*GOAL*.
Please extract every line of the data below and reproduce each one verbatim.

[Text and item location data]
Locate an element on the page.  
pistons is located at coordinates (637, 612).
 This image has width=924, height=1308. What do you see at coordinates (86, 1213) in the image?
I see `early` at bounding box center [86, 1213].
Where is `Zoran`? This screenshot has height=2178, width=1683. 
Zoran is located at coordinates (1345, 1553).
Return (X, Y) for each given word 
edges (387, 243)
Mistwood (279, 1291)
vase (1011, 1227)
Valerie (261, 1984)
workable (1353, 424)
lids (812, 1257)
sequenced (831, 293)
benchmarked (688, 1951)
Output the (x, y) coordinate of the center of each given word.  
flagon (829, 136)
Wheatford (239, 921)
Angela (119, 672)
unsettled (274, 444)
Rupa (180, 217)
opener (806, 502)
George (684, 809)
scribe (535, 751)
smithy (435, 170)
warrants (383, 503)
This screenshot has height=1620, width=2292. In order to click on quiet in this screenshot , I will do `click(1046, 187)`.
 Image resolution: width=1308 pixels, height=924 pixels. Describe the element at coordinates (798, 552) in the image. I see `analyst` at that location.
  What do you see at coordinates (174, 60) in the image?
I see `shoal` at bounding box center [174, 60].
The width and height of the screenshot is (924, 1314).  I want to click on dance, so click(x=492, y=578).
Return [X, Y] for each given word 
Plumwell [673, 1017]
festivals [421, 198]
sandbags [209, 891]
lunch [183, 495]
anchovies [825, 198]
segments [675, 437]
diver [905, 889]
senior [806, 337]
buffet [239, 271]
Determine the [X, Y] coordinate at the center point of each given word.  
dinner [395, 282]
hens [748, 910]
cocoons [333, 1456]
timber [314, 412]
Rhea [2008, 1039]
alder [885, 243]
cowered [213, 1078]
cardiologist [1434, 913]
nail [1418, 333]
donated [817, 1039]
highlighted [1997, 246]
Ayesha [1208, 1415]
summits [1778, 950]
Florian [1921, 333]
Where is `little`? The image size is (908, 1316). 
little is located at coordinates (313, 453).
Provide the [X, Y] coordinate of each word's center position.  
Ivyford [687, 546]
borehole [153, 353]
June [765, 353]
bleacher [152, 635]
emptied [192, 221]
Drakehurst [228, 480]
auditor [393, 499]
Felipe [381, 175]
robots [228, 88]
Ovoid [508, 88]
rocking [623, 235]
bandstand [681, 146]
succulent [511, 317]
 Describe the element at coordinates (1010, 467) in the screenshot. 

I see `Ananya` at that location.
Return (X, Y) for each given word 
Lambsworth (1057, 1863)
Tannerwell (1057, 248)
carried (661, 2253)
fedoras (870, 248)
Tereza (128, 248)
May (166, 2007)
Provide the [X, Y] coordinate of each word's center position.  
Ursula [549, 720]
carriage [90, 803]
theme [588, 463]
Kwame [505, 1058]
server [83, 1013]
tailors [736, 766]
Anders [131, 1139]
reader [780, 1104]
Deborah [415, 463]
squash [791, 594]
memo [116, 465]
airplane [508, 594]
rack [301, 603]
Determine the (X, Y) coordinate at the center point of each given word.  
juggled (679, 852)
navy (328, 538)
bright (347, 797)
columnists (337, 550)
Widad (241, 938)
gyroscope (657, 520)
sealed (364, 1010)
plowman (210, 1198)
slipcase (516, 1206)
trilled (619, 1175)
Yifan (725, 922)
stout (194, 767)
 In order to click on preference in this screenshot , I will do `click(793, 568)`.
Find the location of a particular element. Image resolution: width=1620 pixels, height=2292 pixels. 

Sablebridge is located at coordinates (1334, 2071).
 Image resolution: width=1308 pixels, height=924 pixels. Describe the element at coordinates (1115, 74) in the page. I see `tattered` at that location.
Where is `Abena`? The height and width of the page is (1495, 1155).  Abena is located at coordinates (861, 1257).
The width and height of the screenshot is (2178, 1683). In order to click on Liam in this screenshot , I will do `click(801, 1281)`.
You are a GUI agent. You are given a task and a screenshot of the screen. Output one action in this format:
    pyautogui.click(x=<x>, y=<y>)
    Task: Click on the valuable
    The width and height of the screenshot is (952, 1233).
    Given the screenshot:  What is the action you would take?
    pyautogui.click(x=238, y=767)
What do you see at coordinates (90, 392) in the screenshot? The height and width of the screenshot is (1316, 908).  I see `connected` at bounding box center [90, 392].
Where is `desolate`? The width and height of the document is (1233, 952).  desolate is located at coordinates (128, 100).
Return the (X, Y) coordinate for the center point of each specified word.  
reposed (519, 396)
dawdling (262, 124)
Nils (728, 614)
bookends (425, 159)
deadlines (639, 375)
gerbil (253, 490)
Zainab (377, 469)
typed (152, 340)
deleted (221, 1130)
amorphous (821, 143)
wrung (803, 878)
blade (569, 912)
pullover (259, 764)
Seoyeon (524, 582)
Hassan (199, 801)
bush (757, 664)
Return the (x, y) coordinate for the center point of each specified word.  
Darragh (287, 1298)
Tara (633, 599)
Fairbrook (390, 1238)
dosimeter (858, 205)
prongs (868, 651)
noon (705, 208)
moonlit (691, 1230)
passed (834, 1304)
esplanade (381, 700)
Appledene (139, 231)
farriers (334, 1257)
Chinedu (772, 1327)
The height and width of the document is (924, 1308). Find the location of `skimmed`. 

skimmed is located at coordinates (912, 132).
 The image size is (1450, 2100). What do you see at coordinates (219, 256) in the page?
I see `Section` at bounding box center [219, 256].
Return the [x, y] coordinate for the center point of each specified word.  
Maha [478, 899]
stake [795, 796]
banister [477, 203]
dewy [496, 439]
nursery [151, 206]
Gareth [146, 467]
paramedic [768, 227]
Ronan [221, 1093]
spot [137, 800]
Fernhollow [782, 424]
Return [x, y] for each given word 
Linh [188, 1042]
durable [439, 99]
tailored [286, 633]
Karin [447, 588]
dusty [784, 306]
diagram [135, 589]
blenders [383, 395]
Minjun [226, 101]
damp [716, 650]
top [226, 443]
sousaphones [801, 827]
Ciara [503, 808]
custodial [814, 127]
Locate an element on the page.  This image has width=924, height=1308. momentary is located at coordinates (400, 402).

*WORKED ANSWER*.
Locate an element on the page.  
pistons is located at coordinates (637, 612).
 This image has width=924, height=1308. What do you see at coordinates (86, 1213) in the image?
I see `early` at bounding box center [86, 1213].
Where is `Zoran`? This screenshot has height=2178, width=1683. 
Zoran is located at coordinates (1345, 1553).
Return (X, Y) for each given word 
edges (387, 243)
Mistwood (279, 1291)
vase (1011, 1227)
Valerie (261, 1984)
workable (1353, 424)
lids (812, 1257)
sequenced (831, 293)
benchmarked (688, 1951)
Output the (x, y) coordinate of the center of each given word.  
flagon (829, 136)
Wheatford (239, 921)
Angela (119, 672)
unsettled (274, 444)
Rupa (180, 217)
opener (806, 502)
George (684, 809)
scribe (535, 751)
smithy (435, 170)
warrants (383, 503)
This screenshot has height=1620, width=2292. In order to click on quiet in this screenshot , I will do `click(1046, 187)`.
 Image resolution: width=1308 pixels, height=924 pixels. Describe the element at coordinates (798, 552) in the image. I see `analyst` at that location.
  What do you see at coordinates (174, 60) in the image?
I see `shoal` at bounding box center [174, 60].
The width and height of the screenshot is (924, 1314).  I want to click on dance, so click(x=492, y=578).
Return [X, Y] for each given word 
Plumwell [673, 1017]
festivals [421, 198]
sandbags [209, 891]
lunch [183, 495]
anchovies [825, 198]
segments [675, 437]
diver [905, 889]
senior [806, 337]
buffet [239, 271]
Determine the [X, Y] coordinate at the center point of each given word.  
dinner [395, 282]
hens [748, 910]
cocoons [333, 1456]
timber [314, 412]
Rhea [2008, 1039]
alder [885, 243]
cowered [213, 1078]
cardiologist [1434, 913]
nail [1418, 333]
donated [817, 1039]
highlighted [1997, 246]
Ayesha [1208, 1415]
summits [1778, 950]
Florian [1921, 333]
Where is `little`? The image size is (908, 1316). 
little is located at coordinates (313, 453).
Provide the [X, Y] coordinate of each word's center position.  
Ivyford [687, 546]
borehole [153, 353]
June [765, 353]
bleacher [152, 635]
emptied [192, 221]
Drakehurst [228, 480]
auditor [393, 499]
Felipe [381, 175]
robots [228, 88]
Ovoid [508, 88]
rocking [623, 235]
bandstand [681, 146]
succulent [511, 317]
 Describe the element at coordinates (1010, 467) in the screenshot. 

I see `Ananya` at that location.
Return (X, Y) for each given word 
Lambsworth (1057, 1863)
Tannerwell (1057, 248)
carried (661, 2253)
fedoras (870, 248)
Tereza (128, 248)
May (166, 2007)
Provide the [X, Y] coordinate of each word's center position.  
Ursula [549, 720]
carriage [90, 803]
theme [588, 463]
Kwame [505, 1058]
server [83, 1013]
tailors [736, 766]
Anders [131, 1139]
reader [780, 1104]
Deborah [415, 463]
squash [791, 594]
memo [116, 465]
airplane [508, 594]
rack [301, 603]
Determine the (X, Y) coordinate at the center point of each given word.  
juggled (679, 852)
navy (328, 538)
bright (347, 797)
columnists (337, 550)
Widad (241, 938)
gyroscope (657, 520)
sealed (364, 1010)
plowman (210, 1198)
slipcase (516, 1206)
trilled (619, 1175)
Yifan (725, 922)
stout (194, 767)
 In order to click on preference in this screenshot , I will do `click(793, 568)`.
Find the location of a particular element. Image resolution: width=1620 pixels, height=2292 pixels. 

Sablebridge is located at coordinates (1334, 2071).
 Image resolution: width=1308 pixels, height=924 pixels. Describe the element at coordinates (1115, 74) in the page. I see `tattered` at that location.
Where is `Abena`? The height and width of the page is (1495, 1155).  Abena is located at coordinates (861, 1257).
The width and height of the screenshot is (2178, 1683). In order to click on Liam in this screenshot , I will do `click(801, 1281)`.
You are a GUI agent. You are given a task and a screenshot of the screen. Output one action in this format:
    pyautogui.click(x=<x>, y=<y>)
    Task: Click on the valuable
    The width and height of the screenshot is (952, 1233).
    Given the screenshot:  What is the action you would take?
    pyautogui.click(x=238, y=767)
What do you see at coordinates (90, 392) in the screenshot? The height and width of the screenshot is (1316, 908).  I see `connected` at bounding box center [90, 392].
Where is `desolate`? The width and height of the document is (1233, 952).  desolate is located at coordinates (128, 100).
Return the (X, Y) coordinate for the center point of each specified word.  
reposed (519, 396)
dawdling (262, 124)
Nils (728, 614)
bookends (425, 159)
deadlines (639, 375)
gerbil (253, 490)
Zainab (377, 469)
typed (152, 340)
deleted (221, 1130)
amorphous (821, 143)
wrung (803, 878)
blade (569, 912)
pullover (259, 764)
Seoyeon (524, 582)
Hassan (199, 801)
bush (757, 664)
Return the (x, y) coordinate for the center point of each specified word.  
Darragh (287, 1298)
Tara (633, 599)
Fairbrook (390, 1238)
dosimeter (858, 205)
prongs (868, 651)
noon (705, 208)
moonlit (691, 1230)
passed (834, 1304)
esplanade (381, 700)
Appledene (139, 231)
farriers (334, 1257)
Chinedu (772, 1327)
The height and width of the document is (924, 1308). Find the location of `skimmed`. 

skimmed is located at coordinates (912, 132).
 The image size is (1450, 2100). What do you see at coordinates (219, 256) in the page?
I see `Section` at bounding box center [219, 256].
Return the [x, y] coordinate for the center point of each specified word.  
Maha [478, 899]
stake [795, 796]
banister [477, 203]
dewy [496, 439]
nursery [151, 206]
Gareth [146, 467]
paramedic [768, 227]
Ronan [221, 1093]
spot [137, 800]
Fernhollow [782, 424]
Return [x, y] for each given word 
Linh [188, 1042]
durable [439, 99]
tailored [286, 633]
Karin [447, 588]
dusty [784, 306]
diagram [135, 589]
blenders [383, 395]
Minjun [226, 101]
damp [716, 650]
top [226, 443]
sousaphones [801, 827]
Ciara [503, 808]
custodial [814, 127]
Locate an element on the page.  This image has width=924, height=1308. momentary is located at coordinates (400, 402).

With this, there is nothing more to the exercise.